◆ **RECORDS PROVIDED**:
BEGIN
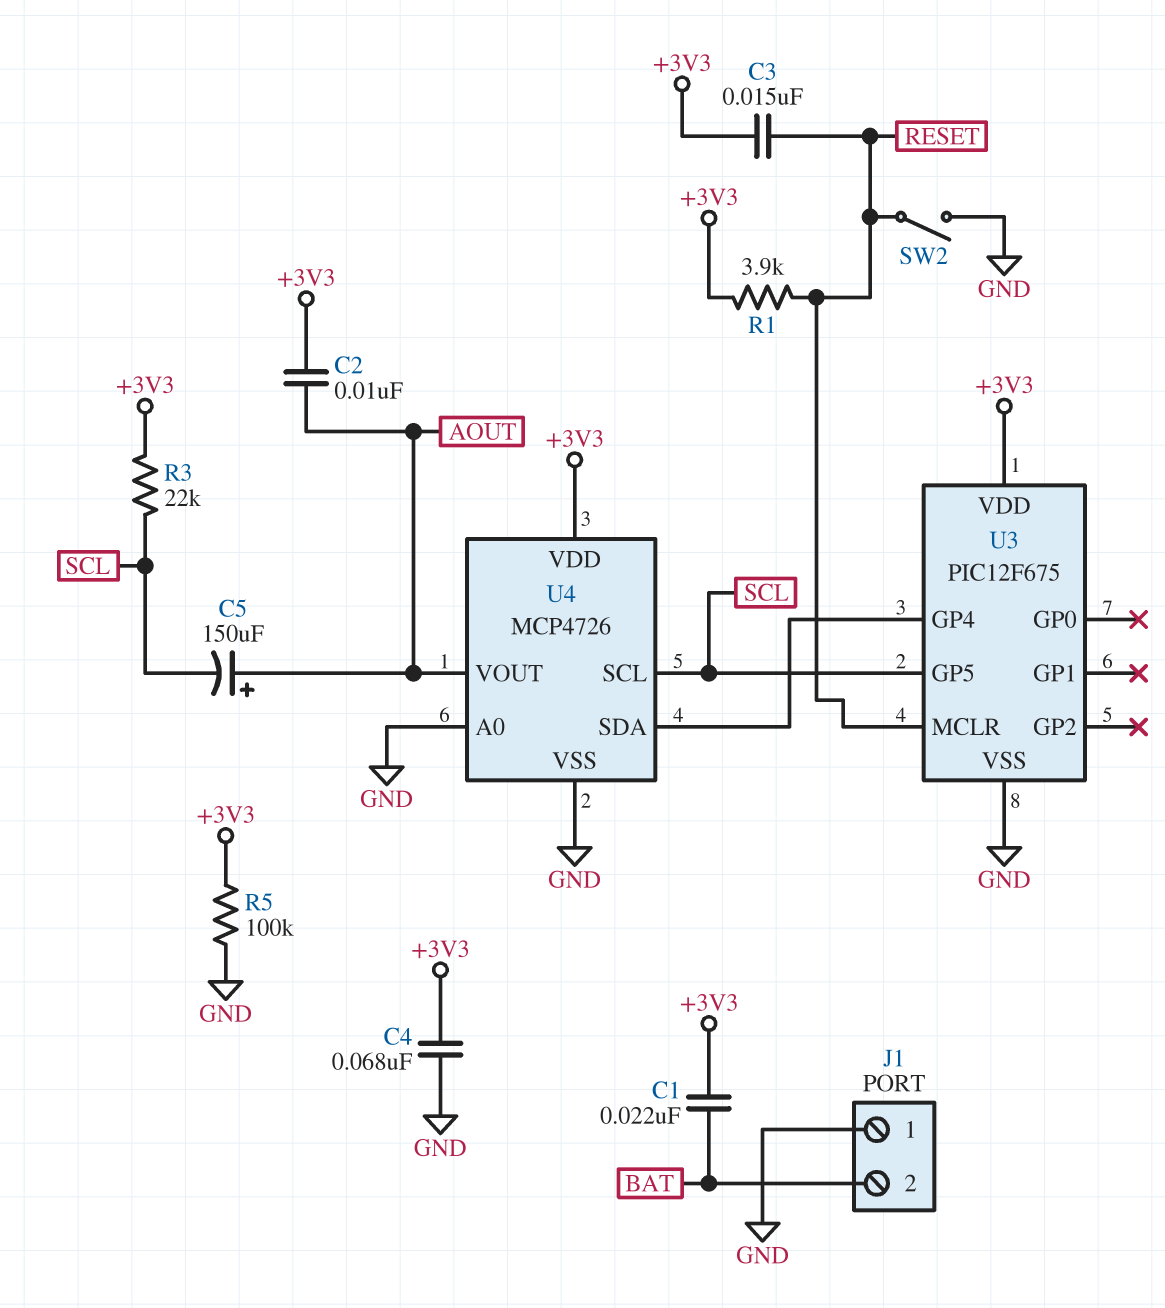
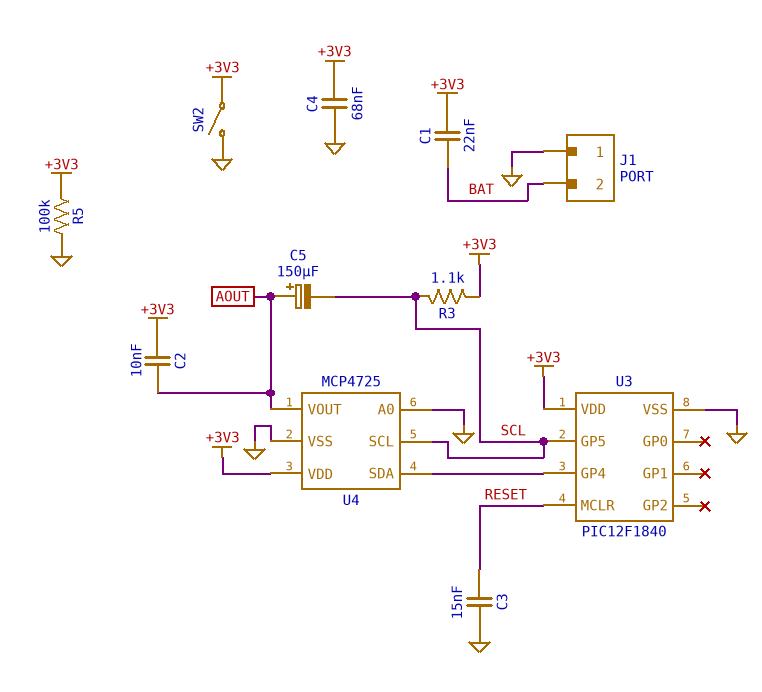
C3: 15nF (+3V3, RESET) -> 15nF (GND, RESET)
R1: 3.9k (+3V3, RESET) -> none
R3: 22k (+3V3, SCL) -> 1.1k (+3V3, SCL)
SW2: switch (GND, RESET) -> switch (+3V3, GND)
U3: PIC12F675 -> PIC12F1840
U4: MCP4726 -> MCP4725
END
BEGIN
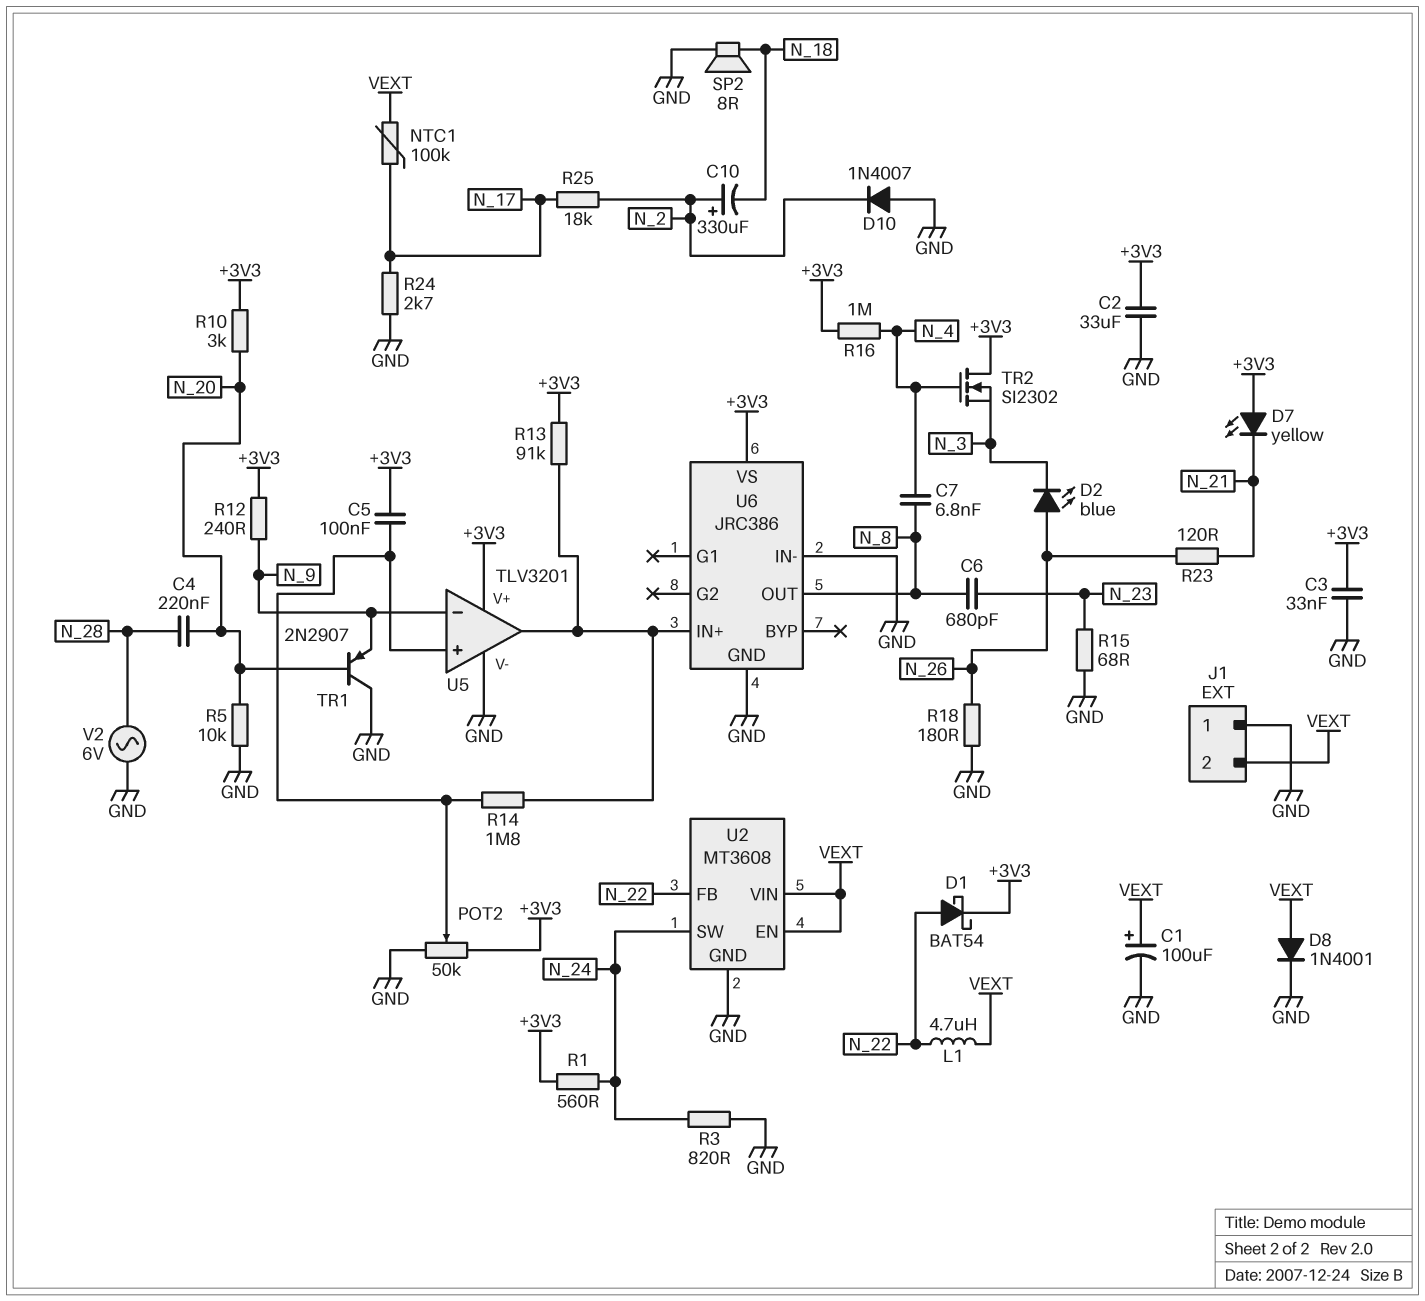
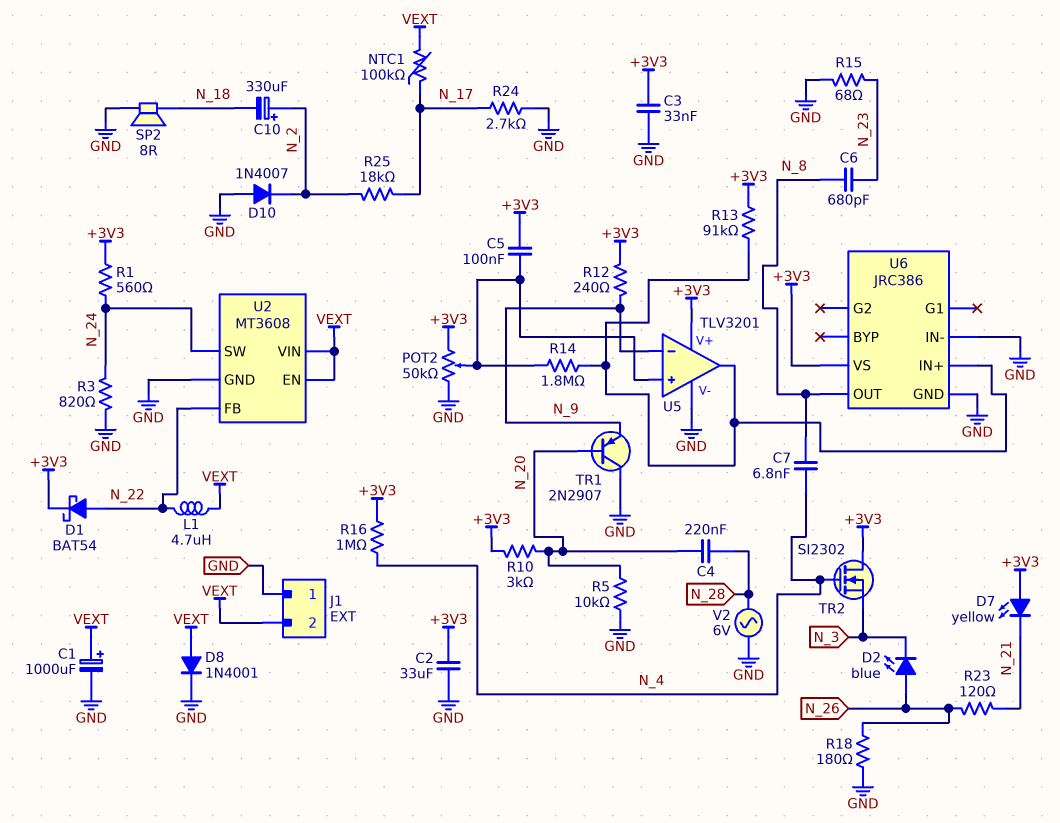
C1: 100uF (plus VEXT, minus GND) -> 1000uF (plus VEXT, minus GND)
END
BEGIN
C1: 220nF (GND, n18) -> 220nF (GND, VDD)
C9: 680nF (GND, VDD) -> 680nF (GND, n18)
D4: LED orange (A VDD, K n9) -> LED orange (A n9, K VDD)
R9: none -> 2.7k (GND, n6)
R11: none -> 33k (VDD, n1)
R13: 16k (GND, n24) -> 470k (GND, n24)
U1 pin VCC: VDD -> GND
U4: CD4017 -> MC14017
END
Using the listing, copy every line where the word "RESET" shows up.

C3: 15nF (+3V3, RESET) -> 15nF (GND, RESET)
R1: 3.9k (+3V3, RESET) -> none
SW2: switch (GND, RESET) -> switch (+3V3, GND)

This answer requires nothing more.